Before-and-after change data
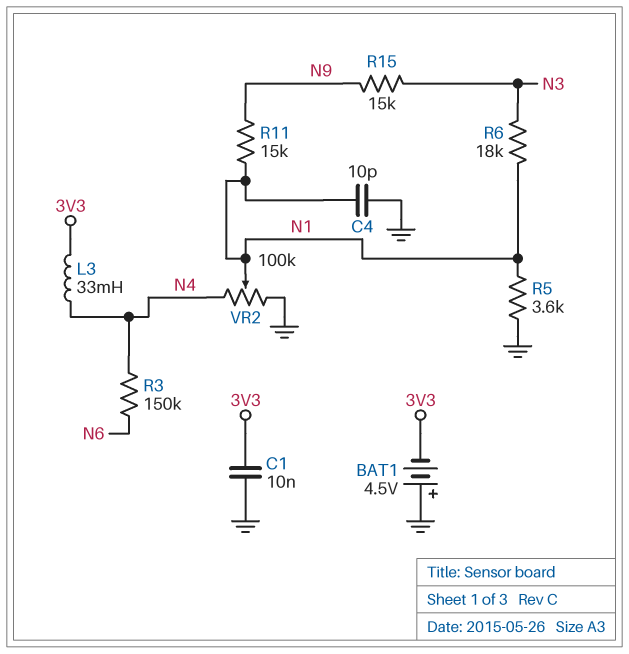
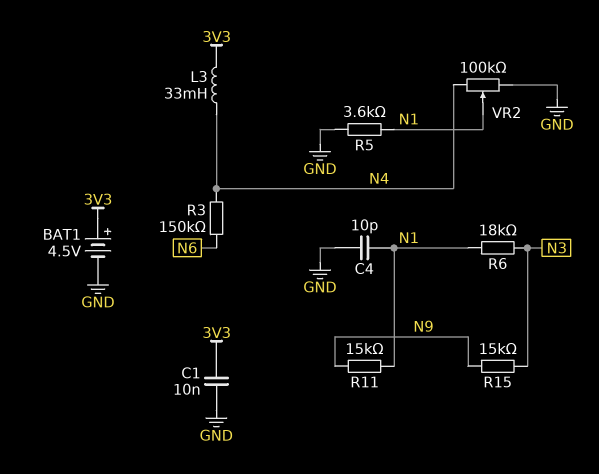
BAT1: 4.5V (plus GND, minus 3V3) -> 4.5V (plus 3V3, minus GND)

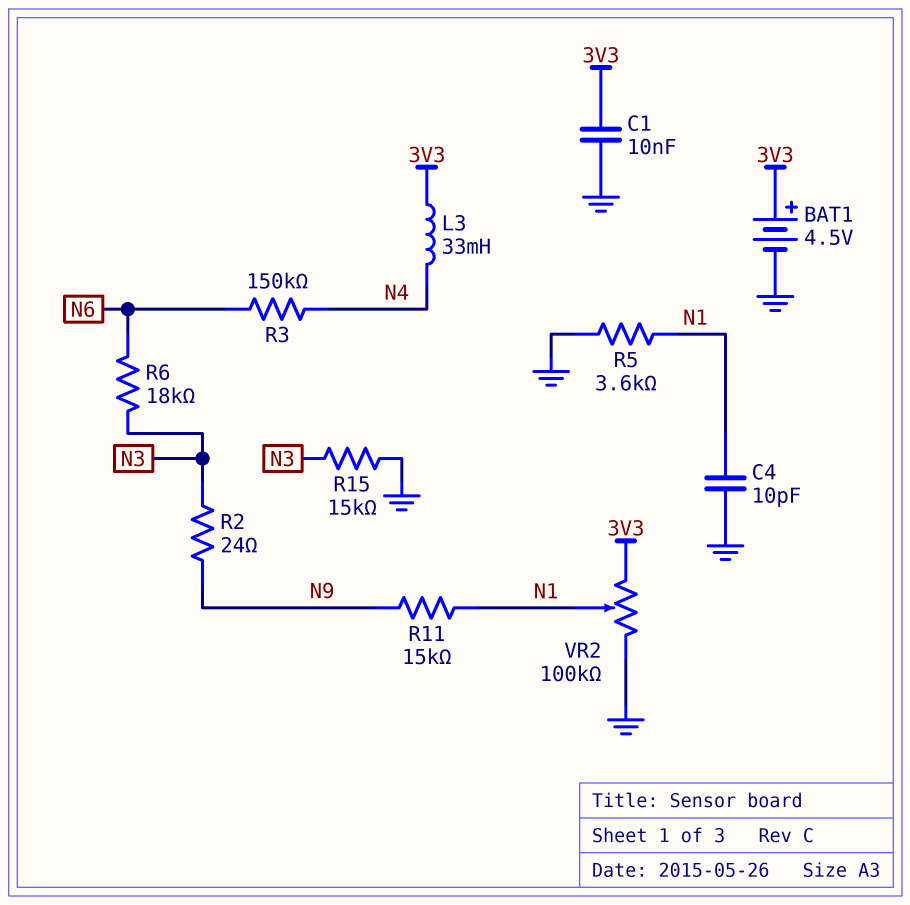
R2: none -> 24 (N3, N9)
R6: 18k (N1, N3) -> 18k (N3, N6)
R15: 15k (N3, N9) -> 15k (GND, N3)
VR2: 100k (GND, N4, wiper N1) -> 100k (3V3, GND, wiper N1)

Exercise details
Transcribe every line of the records exactly. Pictures do not belong in the copy.

Written reply
BAT1: 4.5V (plus GND, minus 3V3) -> 4.5V (plus 3V3, minus GND)

R2: none -> 24 (N3, N9)
R6: 18k (N1, N3) -> 18k (N3, N6)
R15: 15k (N3, N9) -> 15k (GND, N3)
VR2: 100k (GND, N4, wiper N1) -> 100k (3V3, GND, wiper N1)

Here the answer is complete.